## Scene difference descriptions
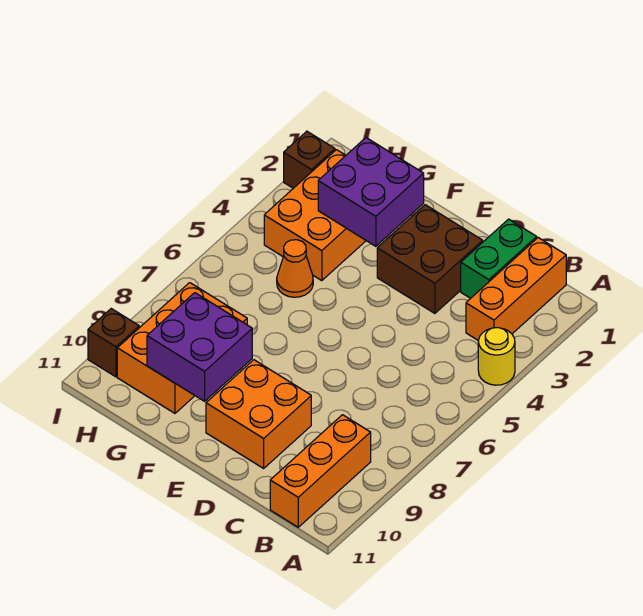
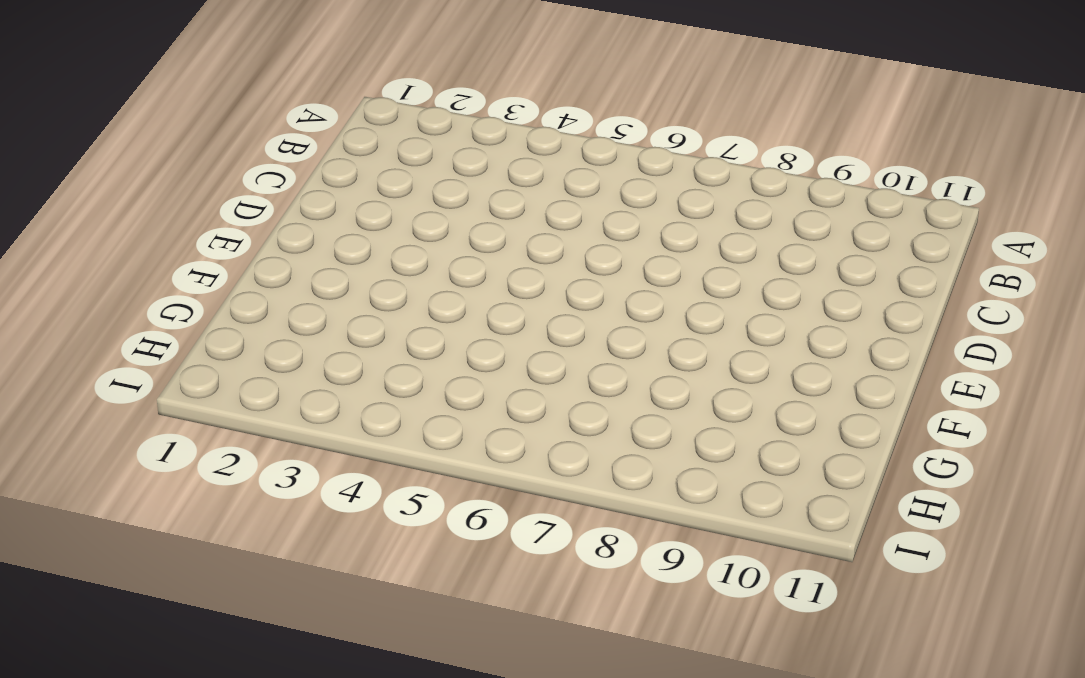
none -> yellow round brick A4 level 1
none -> orange brick B1:B3 level 1
none -> orange brick B9:B11 level 1

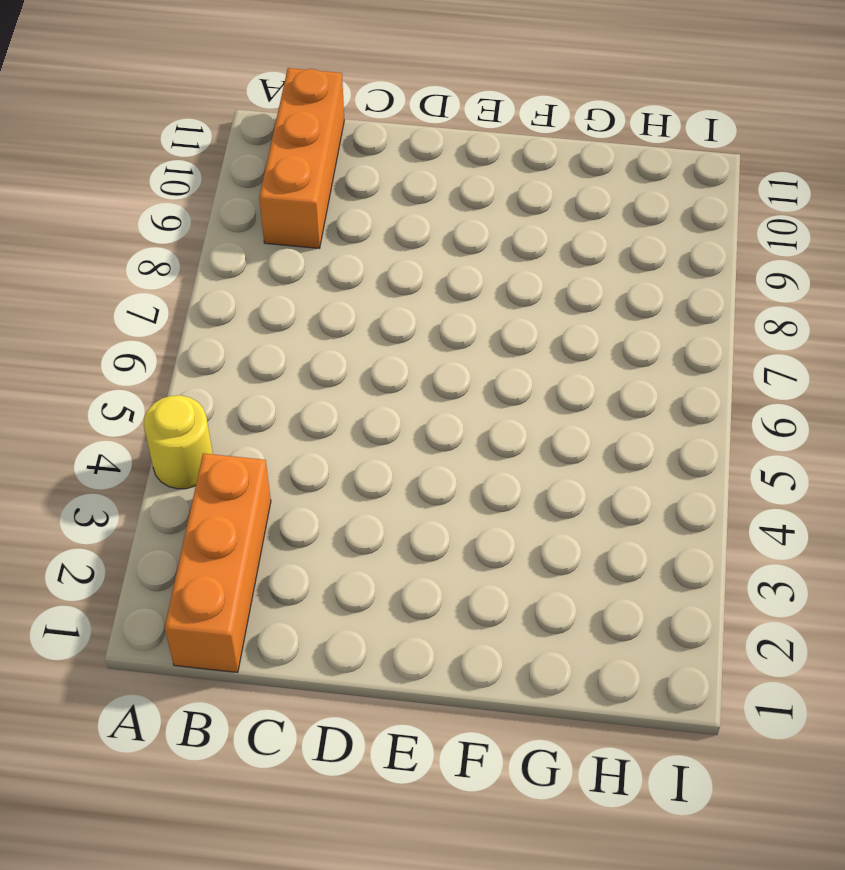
none -> green brick C1:C2 level 1
none -> brown brick D2:E3 level 1
none -> orange brick D9:E10 level 1

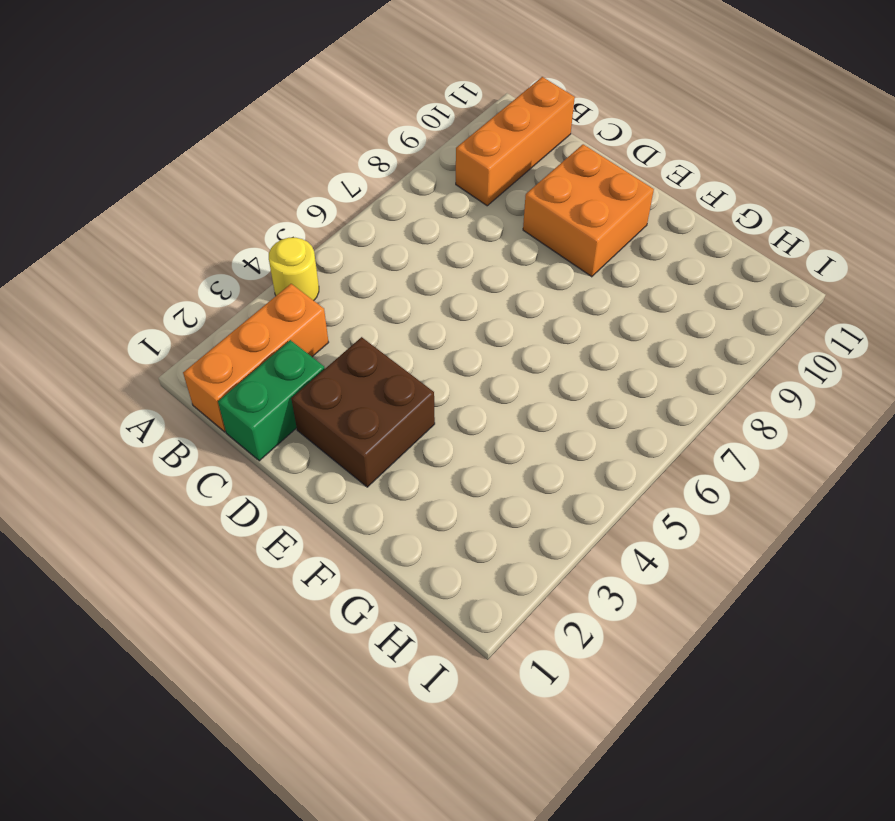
none -> orange brick G2:H4 level 1
none -> orange cone G5 level 1
none -> orange brick G8:H10 level 1

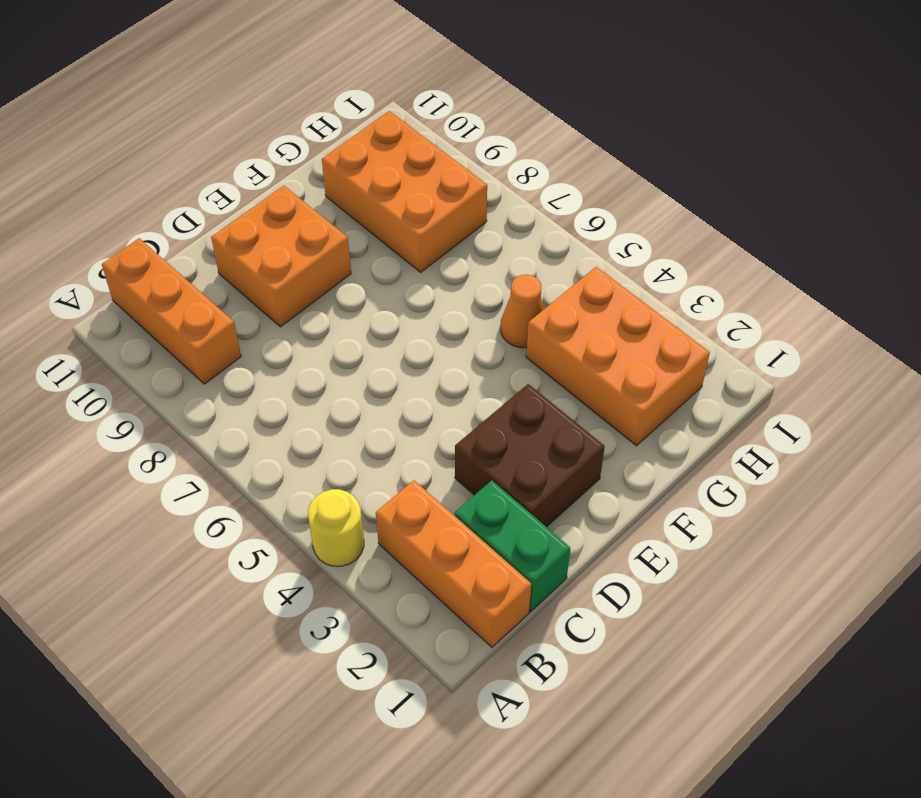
none -> brown brick I2 level 1
none -> brown brick I10 level 1
none -> purple brick F2:G3 level 2

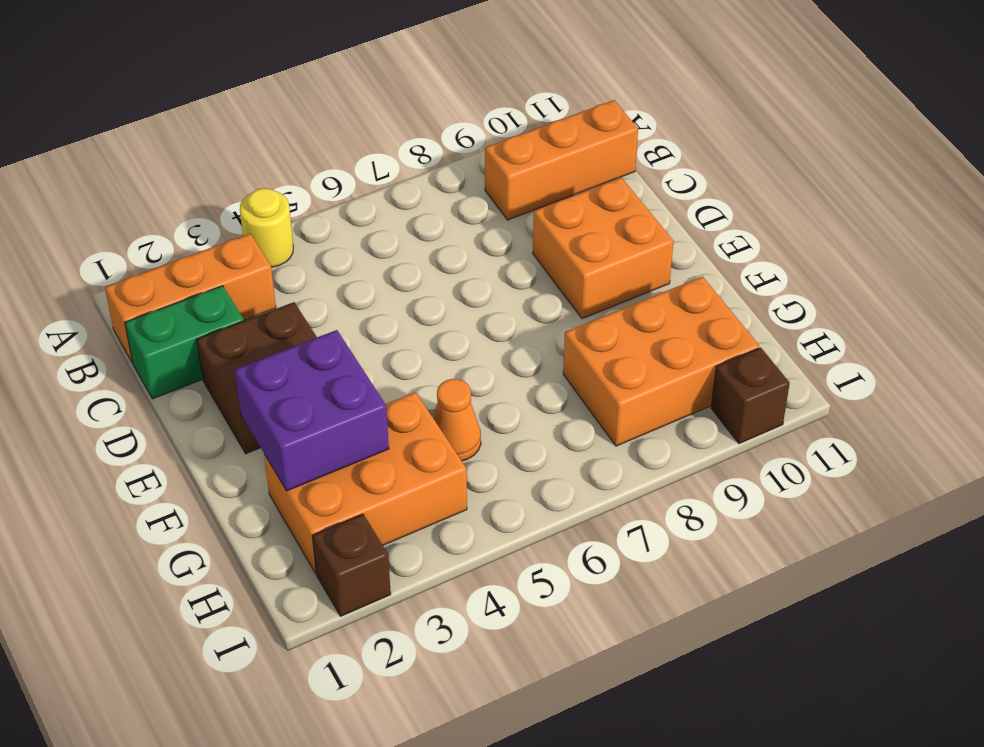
none -> purple brick F9:G10 level 2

## TASK DESCRIPTION
Please reproduce the entries above exactly, omitting every picture.

## EXERCISE RESPONSE
none -> yellow round brick A4 level 1
none -> orange brick B1:B3 level 1
none -> orange brick B9:B11 level 1

none -> green brick C1:C2 level 1
none -> brown brick D2:E3 level 1
none -> orange brick D9:E10 level 1

none -> orange brick G2:H4 level 1
none -> orange cone G5 level 1
none -> orange brick G8:H10 level 1

none -> brown brick I2 level 1
none -> brown brick I10 level 1
none -> purple brick F2:G3 level 2

none -> purple brick F9:G10 level 2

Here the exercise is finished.